* [Assigned task]:
Apart from the pictures, every line below is to be set down exactly.

* [Information provided]:
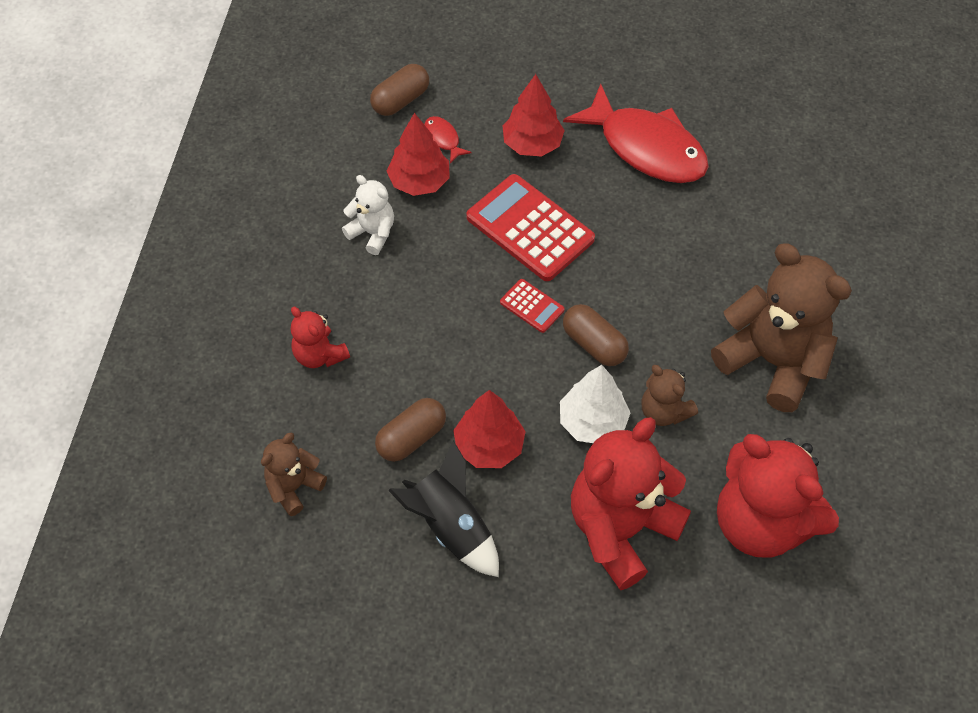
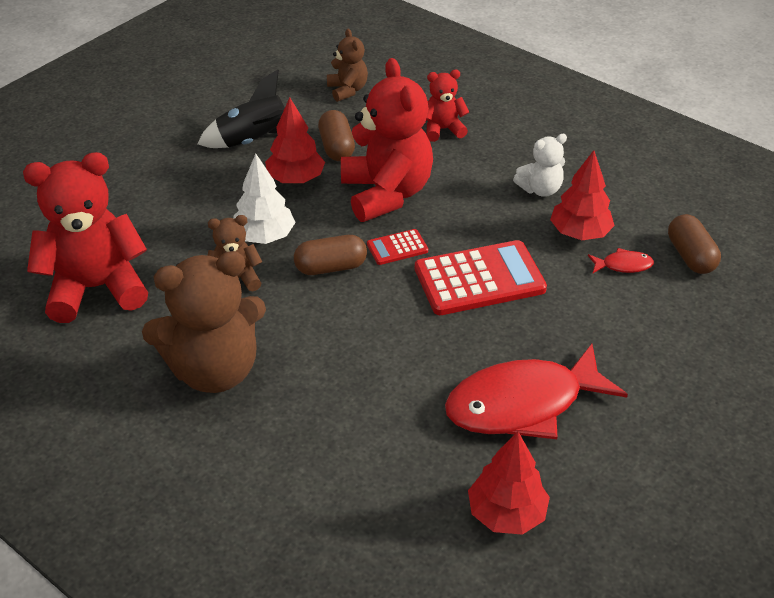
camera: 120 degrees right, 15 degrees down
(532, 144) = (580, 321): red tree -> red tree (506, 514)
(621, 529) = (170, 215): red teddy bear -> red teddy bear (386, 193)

* [The answer]:
camera: 120 degrees right, 15 degrees down
(532, 144) = (580, 321): red tree -> red tree (506, 514)
(621, 529) = (170, 215): red teddy bear -> red teddy bear (386, 193)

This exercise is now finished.